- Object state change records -
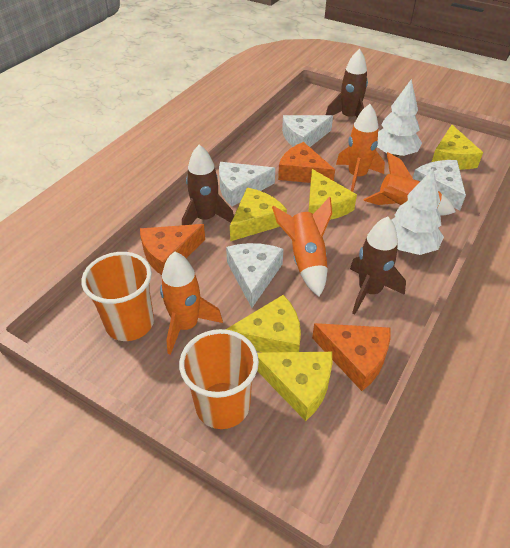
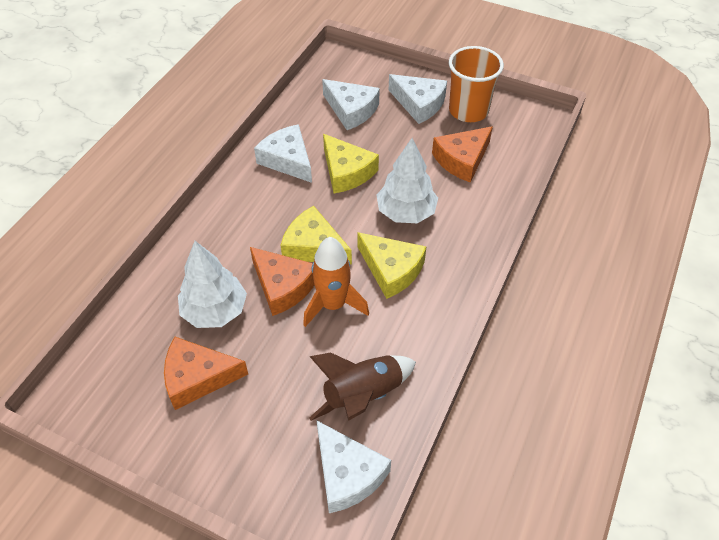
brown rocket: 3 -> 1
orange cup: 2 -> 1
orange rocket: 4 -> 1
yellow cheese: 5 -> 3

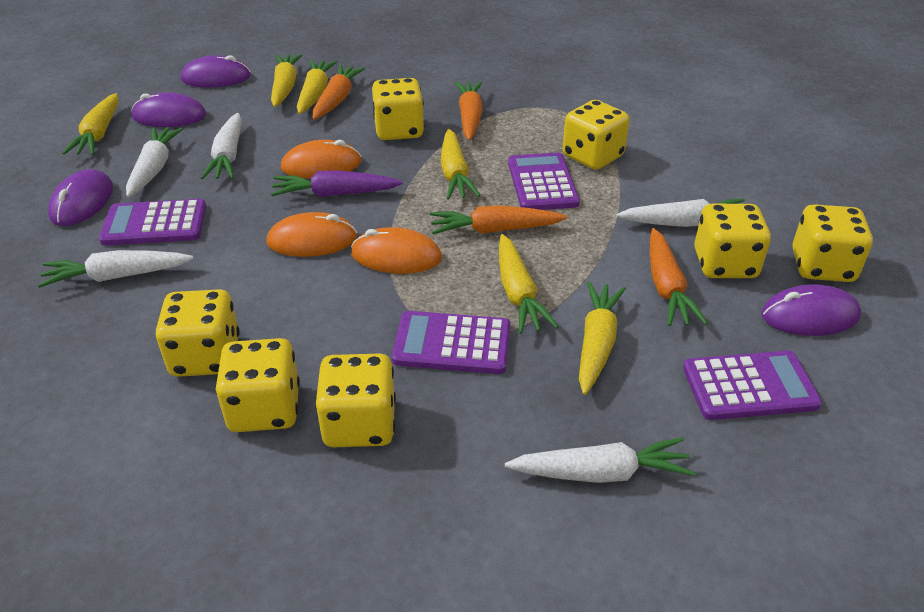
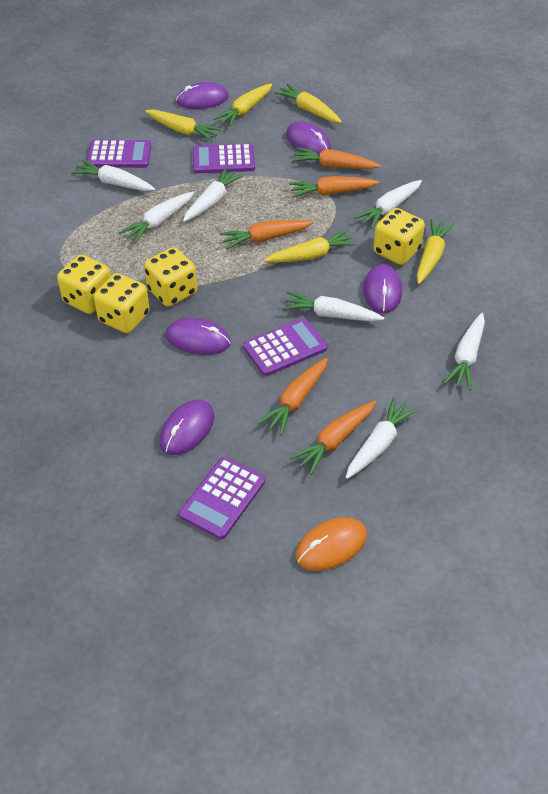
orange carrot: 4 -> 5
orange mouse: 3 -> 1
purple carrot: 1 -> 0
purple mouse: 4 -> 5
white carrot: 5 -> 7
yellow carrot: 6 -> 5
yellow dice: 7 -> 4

- Task directions -
Go through the data and show each line that holds "orange".

- Expected output -
orange cup: 2 -> 1
orange rocket: 4 -> 1
orange carrot: 4 -> 5
orange mouse: 3 -> 1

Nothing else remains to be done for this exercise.